* Records
□ □ □ □

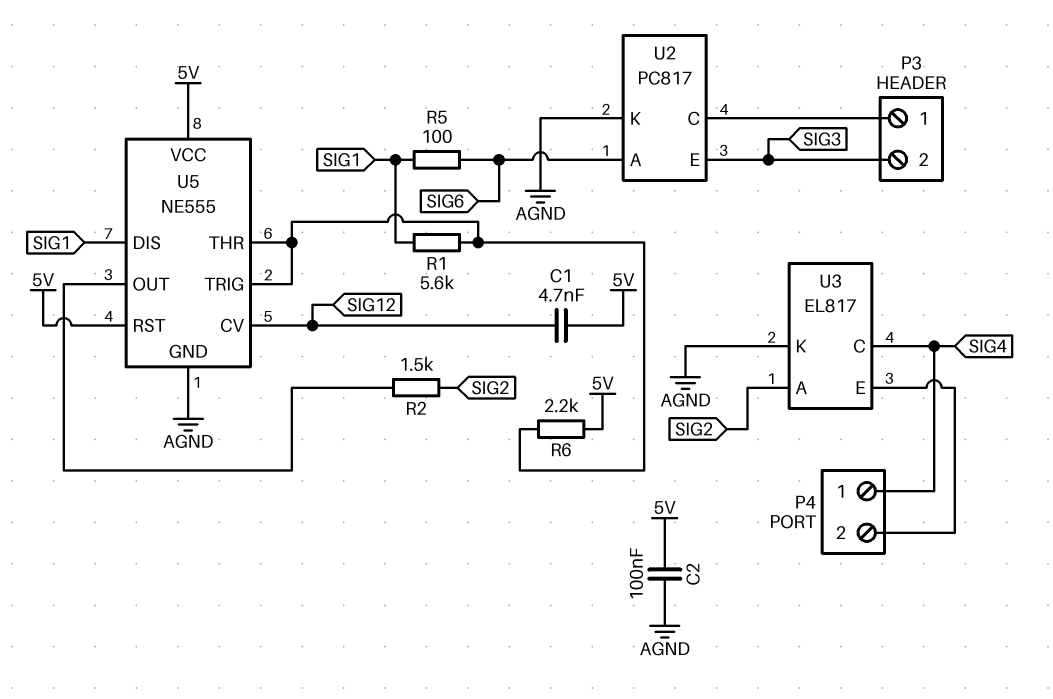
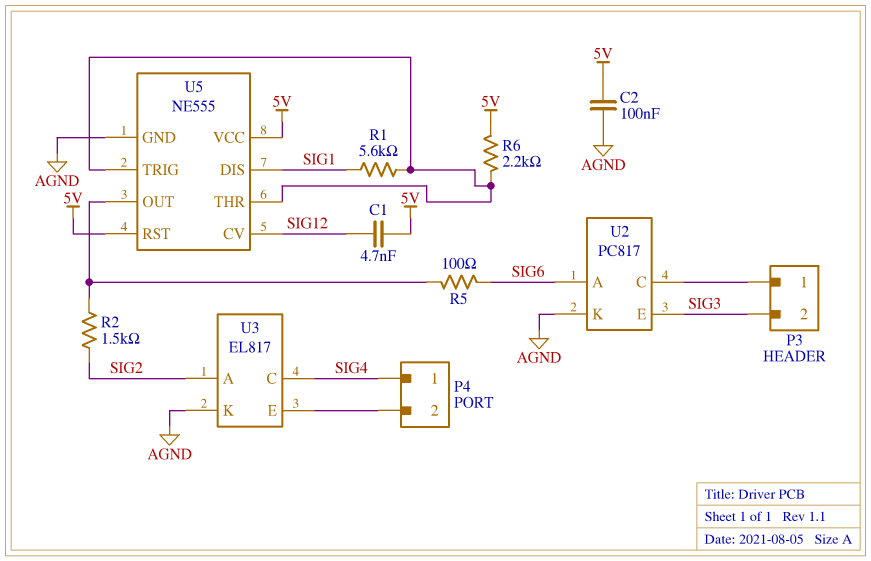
R5: 100 (SIG1, SIG6) -> 100 (SIG6, U5/OUT)

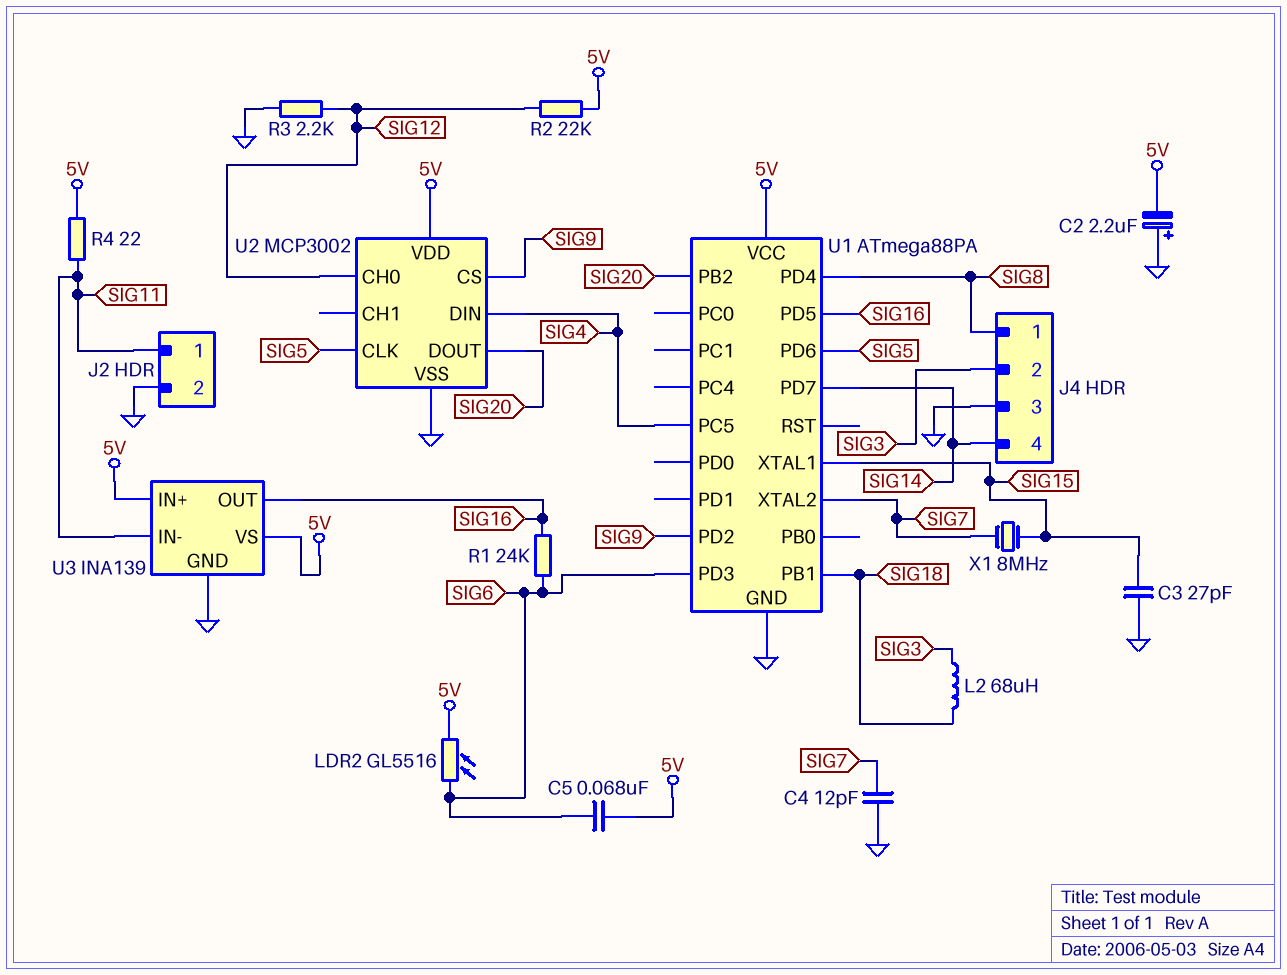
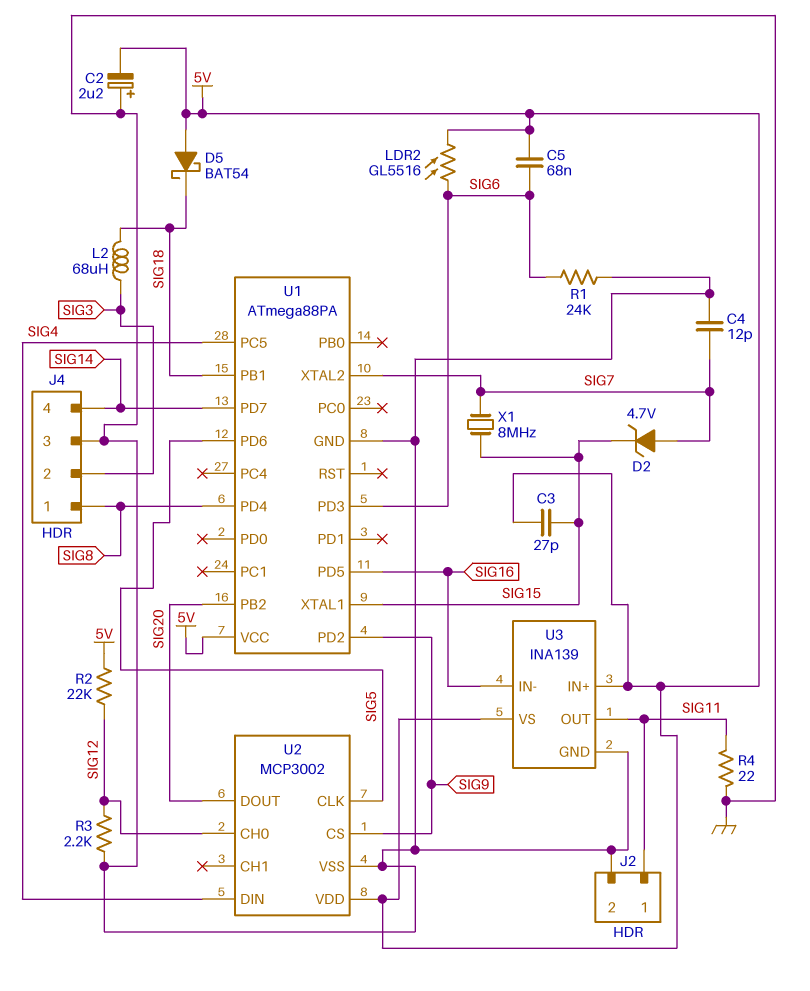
C3: 27pF (GND, SIG15) -> 27pF (5V, SIG15)
D2: none -> zener 4.7V (A SIG7, K SIG15)
D5: none -> schottky BAT54 (A 5V, K SIG18)
R1: 24k (SIG6, SIG16) -> 24k (GND, SIG6)
R4: 22 (5V, SIG11) -> 22 (GND, SIG11)
U3 pin IN-: SIG11 -> SIG16
U3 pin OUT: SIG16 -> SIG11

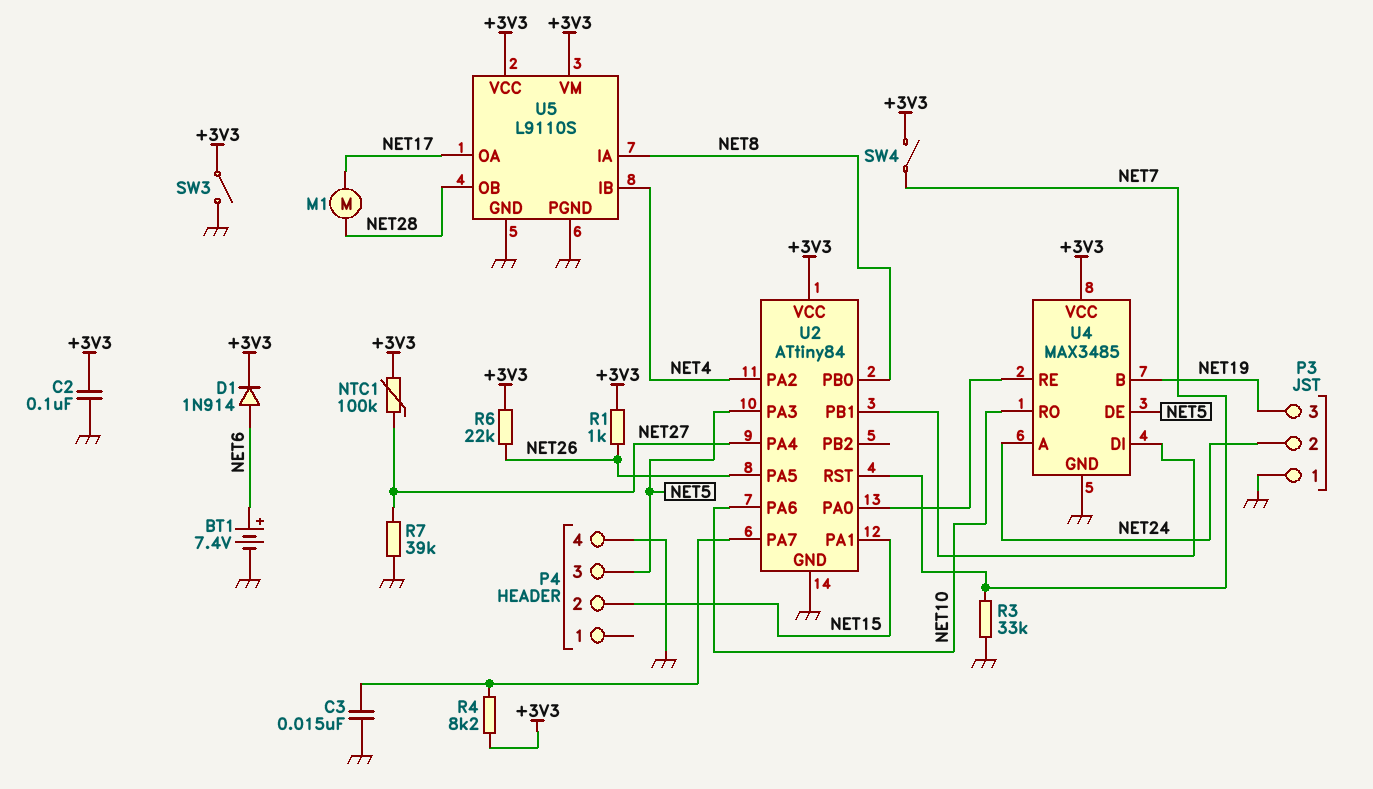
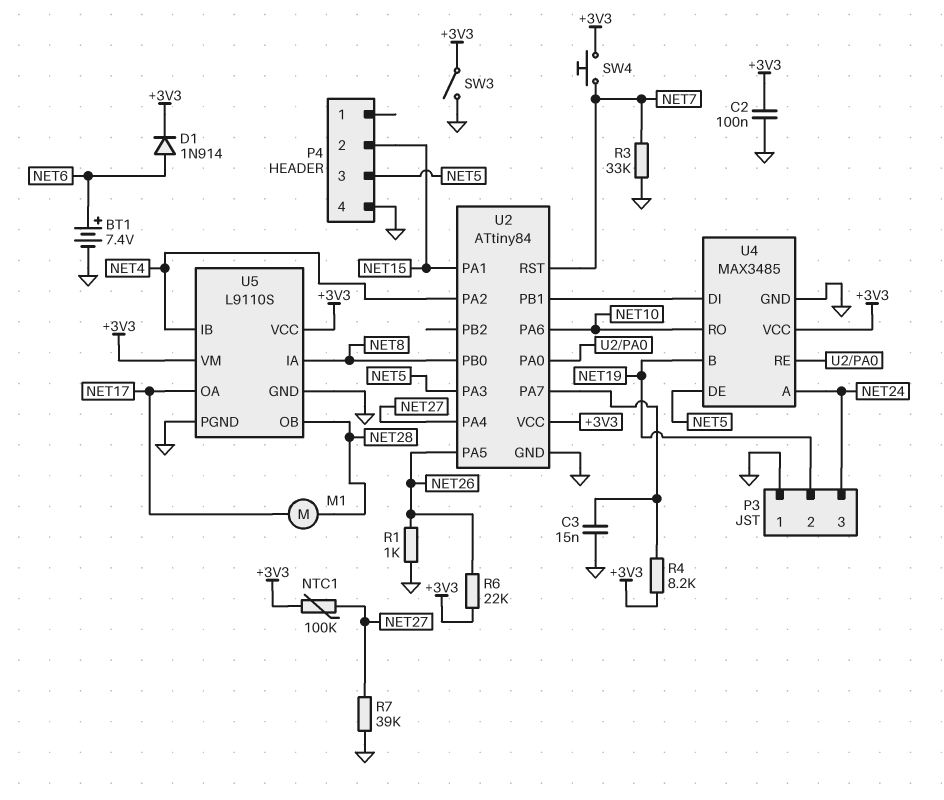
P3 pin 2: NET24 -> NET19
P3 pin 3: NET19 -> NET24
R1: 1k (+3V3, NET26) -> 1k (GND, NET26)
SW4: switch (+3V3, NET7) -> button (+3V3, NET7)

□ □ □ □

* The problem
Each line from the one that holds "U3 pin IN-: SIG11 -> SIG16" through the end of the material should be repeated exactly, and nothing more. Leave out any picture.

* Reply to the exercise
U3 pin IN-: SIG11 -> SIG16
U3 pin OUT: SIG16 -> SIG11

P3 pin 2: NET24 -> NET19
P3 pin 3: NET19 -> NET24
R1: 1k (+3V3, NET26) -> 1k (GND, NET26)
SW4: switch (+3V3, NET7) -> button (+3V3, NET7)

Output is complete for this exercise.